_To do_
Tell how many lines in the listing below contain the word "cyan", giving the number alone.

_Data_
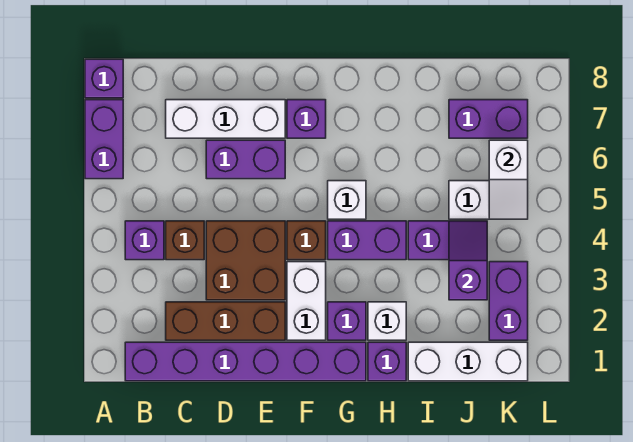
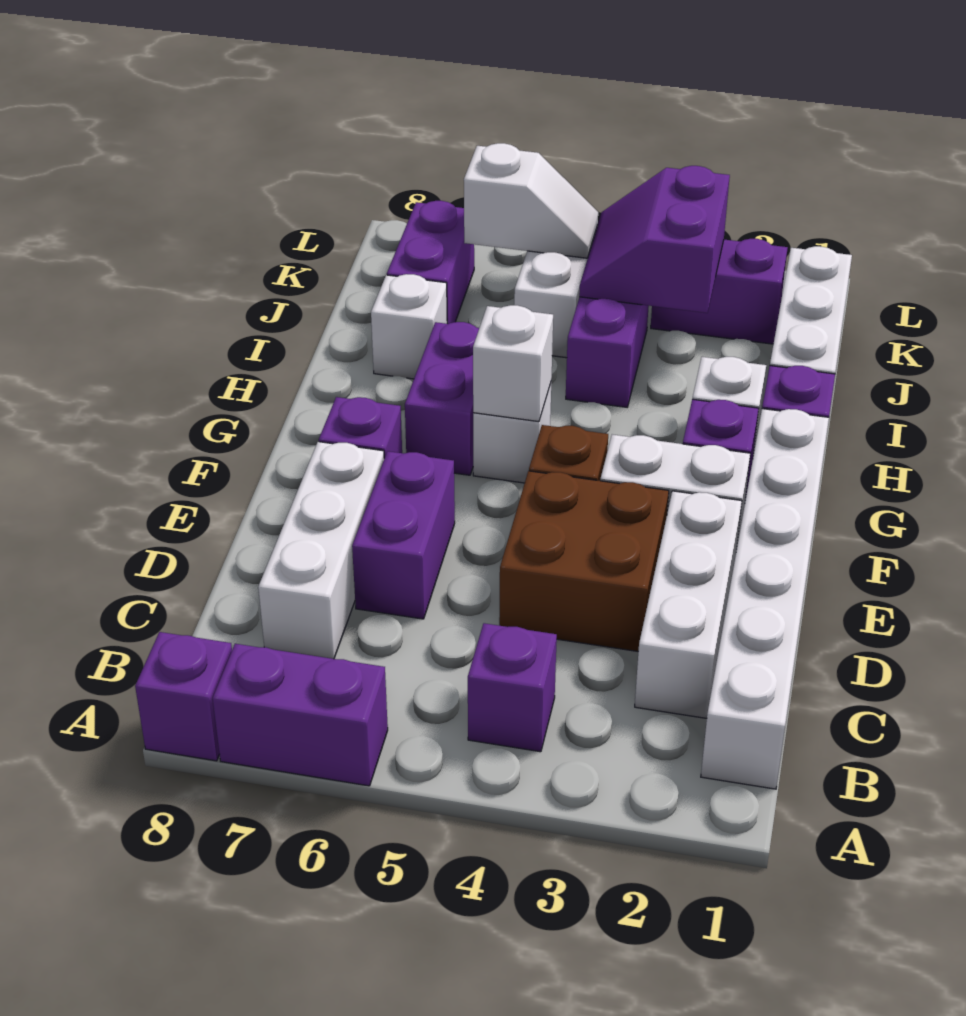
purple brick B1:G1 level 1 -> white brick B1:G1 level 1
brown brick C2:E2 level 1 -> white brick C2:E2 level 1
brown brick C4 level 1 -> none
purple brick G4:H4 level 1 -> purple brick G6:H6 level 1
none -> white brick G5 level 2
none -> white brick I7 level 1
purple slope J3:J4 level 2 top 3 -> purple slope J3:K4 level 2 top 3

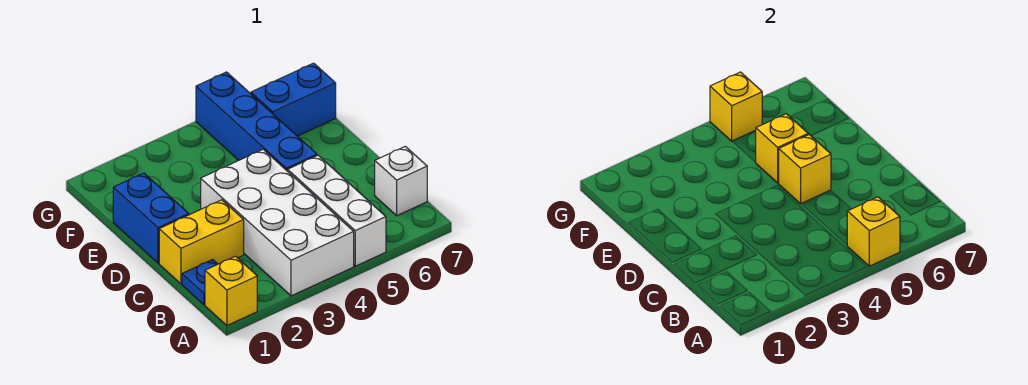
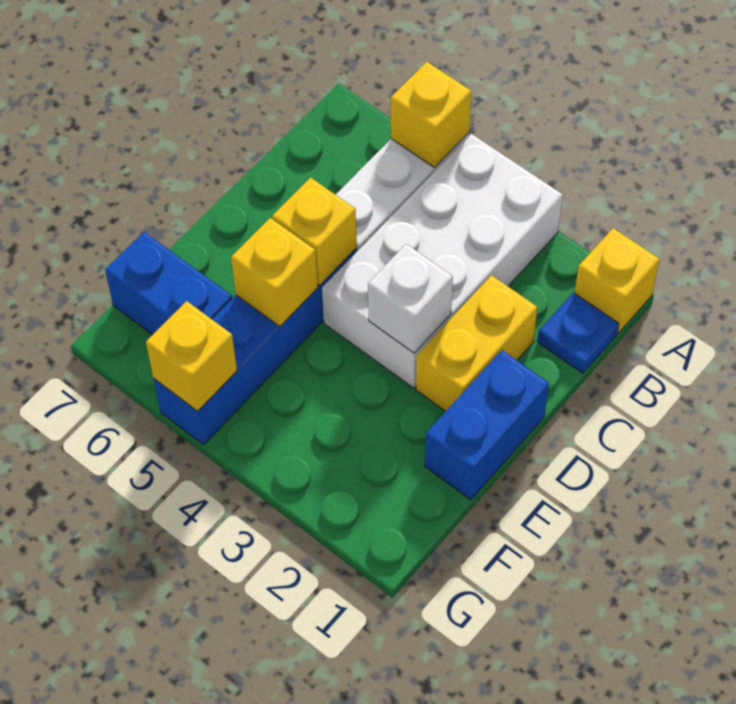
white brick B7 level 1 -> white brick D3 level 2
yellow brick C1:C2 level 1 -> yellow brick C2:D2 level 1

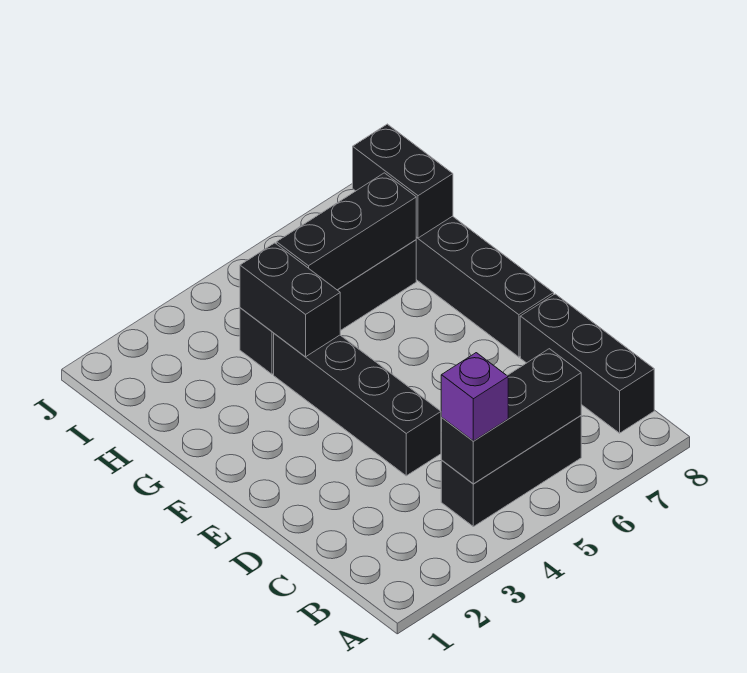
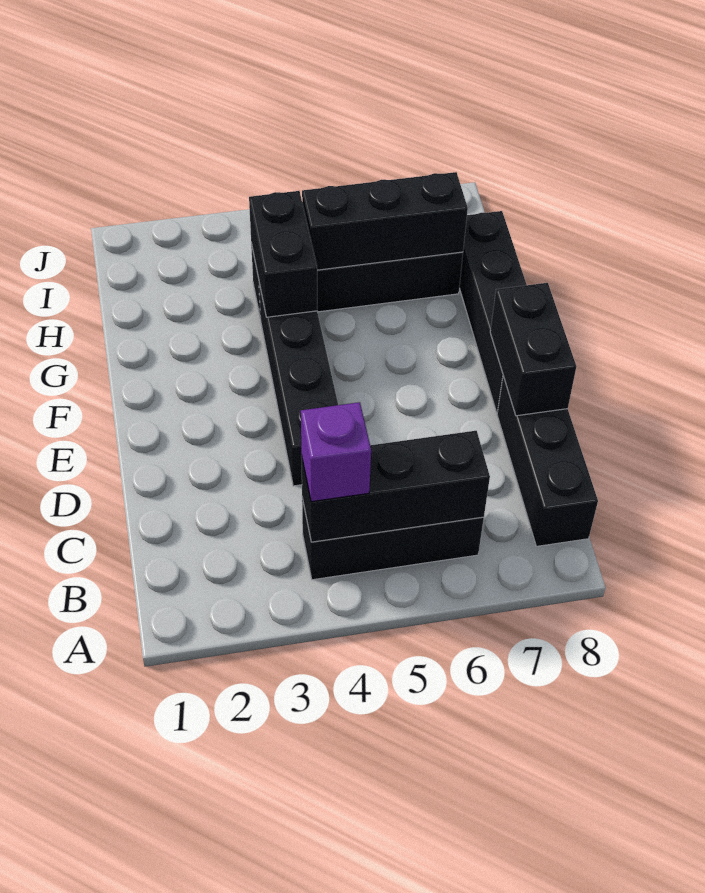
black brick H8:I8 level 2 -> black brick D8:E8 level 2

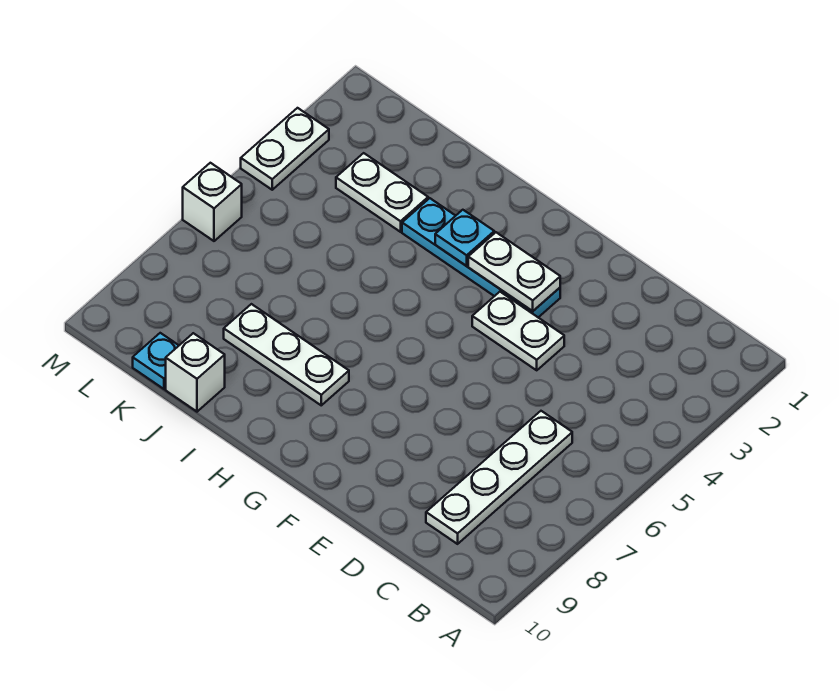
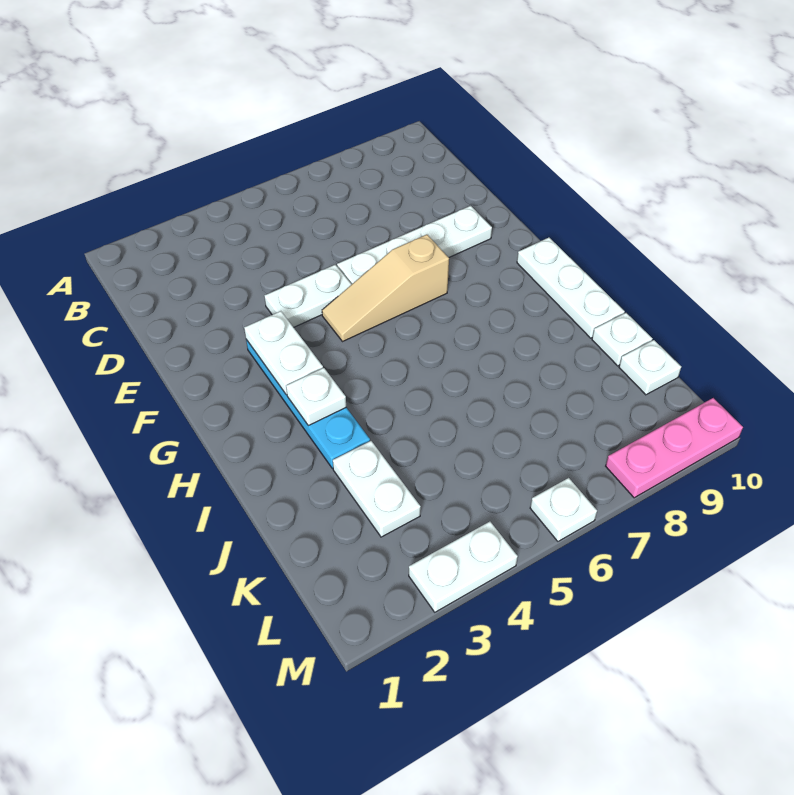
white plate C6:C9 level 1 -> white plate E6:E9 level 1
white plate E4:F4 level 1 -> white plate E4:E5 level 1
none -> tan slope F5:F7 level 1 top 7
cyan plate H3 level 2 -> white plate H3 level 2
white plate H8:J8 level 1 -> white plate G10:I10 level 1
white brick J10 level 1 -> white plate J10 level 1
cyan plate K10 level 1 -> white plate K10 level 1
white brick M6 level 1 -> white plate M6 level 1
none -> pink plate M8:M10 level 1

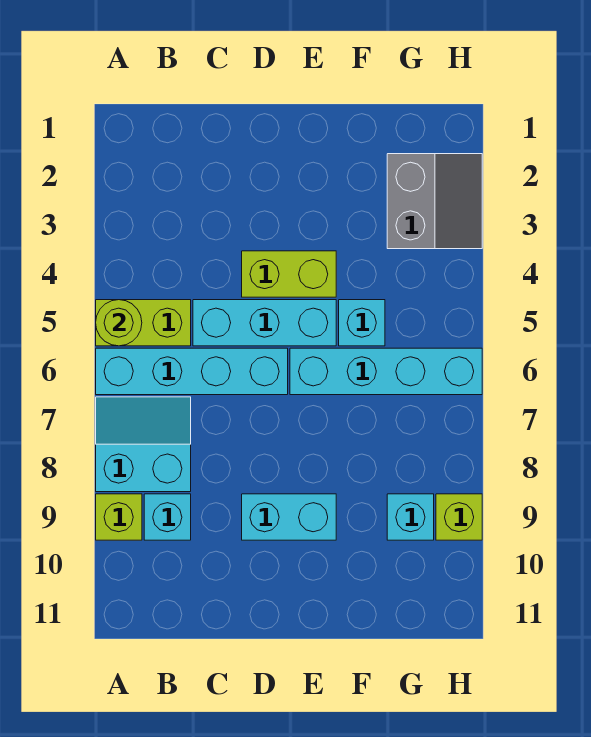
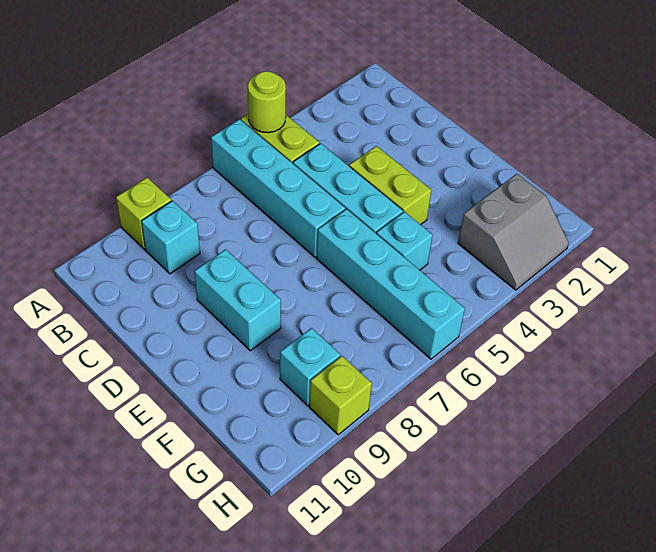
cyan slope A7:B8 level 1 top 8 -> none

_Response to the exercise_
3